> Directions: Give only the number of lines in the rows below that contain the string "tuplet", matching case exactly.

> Records shown:

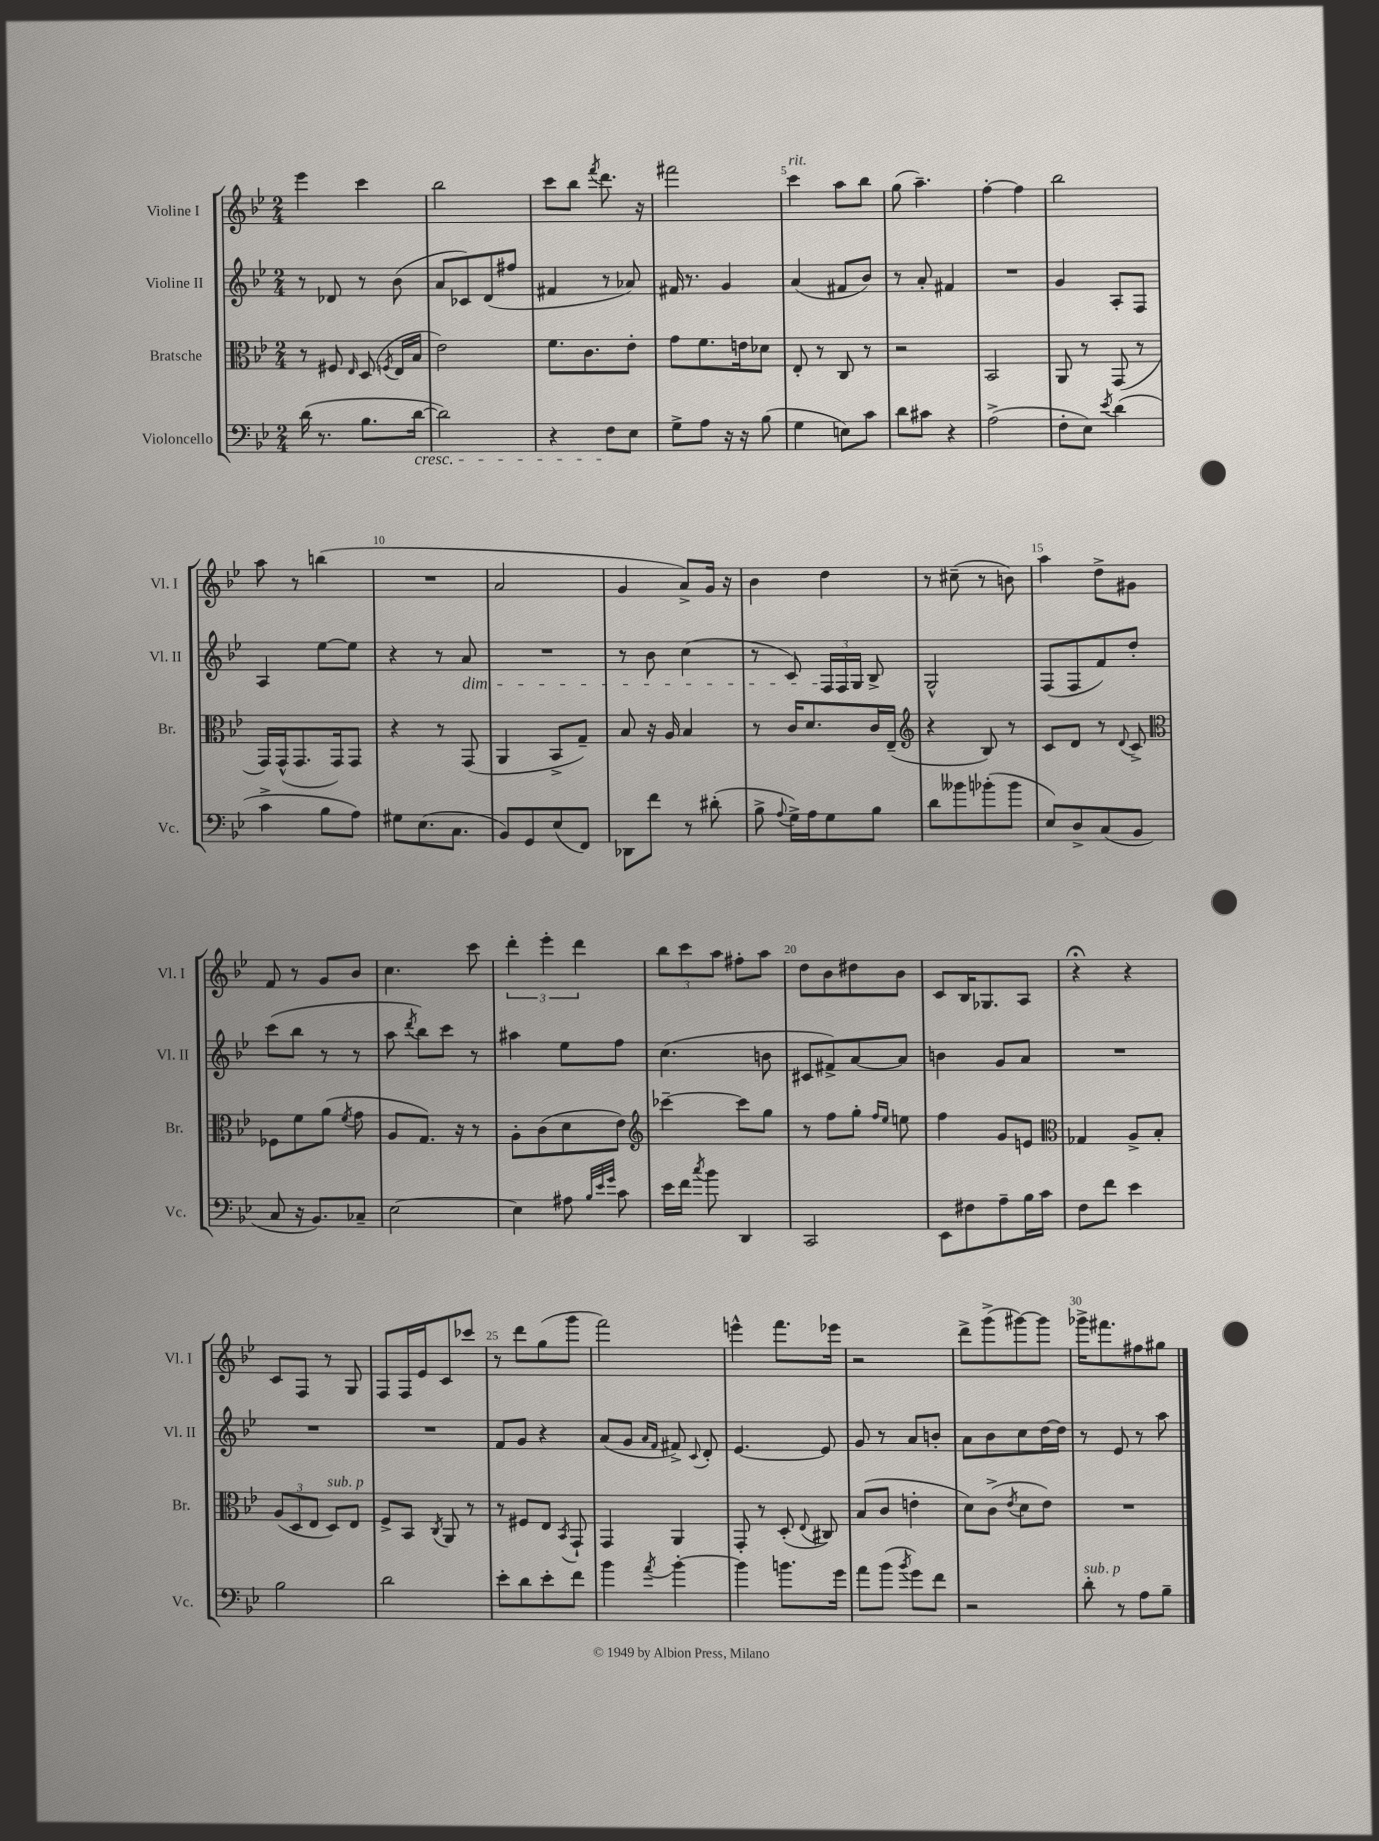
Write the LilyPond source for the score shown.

<<
\new StaffGroup <<
\new Staff = "s0" \with { instrumentName = "Violine I" shortInstrumentName = "Vl. I" } {
    \clef treble \key bes \major \numericTimeSignature \time 2/4
    \autoBeamOff ees'''4 c'''4 |
    bes''2 |
    c'''8[ bes''8] \acciaccatura { f'''8 } d'''8. r16 |
    fis'''2 |
    c'''4^\markup { \italic "rit." } a''8[ bes''8] |
    g''8( a''4.--) |
    f''4~-. f''4 |
    bes''2 |
    a''8 r8 b''4( |
    R2 |
    a'2 |
    g'4 a'8[->) g'16] r16 |
    bes'4 d''4 |
    r8 cis''8--( r8 b'8) |
    a''4 d''8[-> gis'8] |
    f'8 r8 g'8[ bes'8] |
    c''4. c'''8 |
    \tuplet 3/2 { d'''4-. ees'''4-. d'''4 } |
    \tuplet 3/2 { bes''8[ c'''8 a''8] } fis''8[-. a''8] |
    d''8[ bes'8 dis''8 bes'8] |
    c'8[ bes16 ges8. a8] |
    r4\fermata r4 |
    c'8[ f8] r8 g8 |
    f8[ f16 ees'16 c'8 ces'''8] |
    r8 d'''8[ g''8( g'''8] |
    f'''2) |
    e'''4-^ f'''8.[ ees'''16] |
    r2 |
    d'''8[-> g'''8->( gis'''8~) gis'''8] |
    ges'''16[-> fis'''8. fis''8 gis''8] \bar "|." |
}
\new Staff = "s1" \with { instrumentName = "Violine II" shortInstrumentName = "Vl. II" } {
    \clef treble \key bes \major \numericTimeSignature \time 2/4
    \autoBeamOff r8 des'8 r8 bes'8( |
    a'8[ ces'8) d'8( fis''8] |
    fis'4 r8 aes'8) |
    fis'16 r8. g'4 |
    a'4( fis'8[ bes'8]) |
    r8 a'8-. fis'4 |
    R2 |
    g'4 a8[-. f8] |
    a4 ees''8[~ ees''8] |
    r4 r8 a'8\dim |
    R2 |
    r8 bes'8 c''4( |
    r8 c'8) \tuplet 3/2 { f16[\! f16 g16] } bes8-> |
    g2-^ |
    f8[( f8 f'8) d''8]-. |
    c'''8[( bes''8] r8 r8 |
    a''8 \acciaccatura { d'''8 } bes''8[) c'''8] r8 |
    ais''4 ees''8[ f''8] |
    c''4.( b'8 |
    cis'8[ fis'8->) a'8~ a'8] |
    b'4 g'8[ a'8] |
    R2 |
    R2 |
    R2 |
    f'8[ g'8] r4 |
    a'8[( g'8] \grace { a'16[ f'16] } fis'8->) \appoggiatura { c'8 } d'8-. |
    ees'4.~ ees'8 |
    g'8 r8 a'8[ b'8]-. |
    a'8[ bes'8 c''8 d''16~ d''16] |
    r8 ees'8 r8 a''8 \bar "|." |
}
\new Staff = "s2" \with { instrumentName = "Bratsche" shortInstrumentName = "Br." } {
    \clef alto \key bes \major \numericTimeSignature \time 2/4
    \autoBeamOff r8 fis8 \grace { ees16 } d8( \acciaccatura { f8 } ees16[ bes16] |
    ees'2) |
    f'8.[ c'8. ees'8]-. |
    g'8[ f'8. e'16 des'8] |
    ees8-. r8 c8 r8 |
    r2 |
    bes,2 |
    a,8 r8 g,8( r8 |
    g,16[) g,16-^( g,8. g,16) g,8] |
    r4 r8 g,8( |
    a,4 bes,8[-> g8]--) |
    bes8 r16 a16 bes4 |
    r8 c'16[ d'8. c'16 ees16]--( |
    \clef treble r4 bes8) r8 |
    c'8[ d'8] r8 \appoggiatura { d'8 } c'8-> |
    \clef alto fes8[ f'8 a'8]( \acciaccatura { f'8 } g'8 |
    a8[ g8.]) r16 r8 |
    a8[-. c'8( d'8 ees'8]) |
    \clef treble ces'''4~-- ces'''8[ g''8] |
    r8 f''8[ g''8]-. \grace { f''16[ ees''16] } e''8 |
    f''4 g'8[ e'8] |
    \clef alto ges4 a8[-> bes8]-. |
    \tuplet 3/2 { a8[( d8 ees8] } d8[^\markup { \italic "sub. p" }) ees8] |
    f8[-> bes,8] \acciaccatura { c8 } a,8 r8 |
    r8 fis8[ ees8] \acciaccatura { bes,8 } g,8-! |
    g,4 a,4 |
    g,8-. r8 d8-.( \appoggiatura { ees8 } cis8) |
    bes8[( c'8] e'4-. |
    d'8[) c'8]->( \acciaccatura { ees'8 } d'8[ ees'8]) |
    R2 \bar "|." |
}
\new Staff = "s3" \with { instrumentName = "Violoncello" shortInstrumentName = "Vc." } {
    \clef bass \key bes \major \numericTimeSignature \time 2/4
    \autoBeamOff d'16( r8. bes8.[ d'16]~\cresc |
    d'2) |
    r4 f8[\! ees8] |
    g8[-> a8] r16 r16 bes8( |
    g4 e8[) c'8] |
    d'8[ cis'8] r4 |
    a2->( |
    f8[-. ees8]) \acciaccatura { ees'8 } d'4( |
    c'4-> bes8[ a8]) |
    gis8[ ees8.( c8.] |
    bes,8[) g,8 ees8( f,8]) |
    des,8[ f'8] r8 dis'8-.( |
    bes8-> \appoggiatura { a8 } g16[->) a16 g8 bes8] |
    d'8[ beses'8 bes'8-.( bes'8] |
    ees8[) d8-> c8( bes,8] |
    c8 r16 bes,8.[) ces8]-- |
    ees2~ |
    ees4 ais8 \grace { bes32[ ees'32 g'32] } c'8 |
    ees'16[ f'16] \acciaccatura { c''8 } bes'8 d,4 |
    c,2 |
    ees,8[ fis8 a8-- bes16 c'16] |
    f8[ f'8] ees'4 |
    bes2 |
    d'2 |
    ees'8[-. d'8 ees'8-. f'8] |
    bes'4 \acciaccatura { a'8 } bes'4~-. |
    bes'4 b'8.[ g'16] |
    a'8[ bes'8]( \acciaccatura { bes'8 } g'8[) f'8] |
    r2 |
    d'8-.^\markup { \italic "sub. p" } r8 a8[ bes8]-- \bar "|." |
}
>>
>>
\layout { \context { \Score \override BarNumber.break-visibility = ##(#f #t #t) barNumberVisibility = #(every-nth-bar-number-visible 5) } }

> Complete response: 4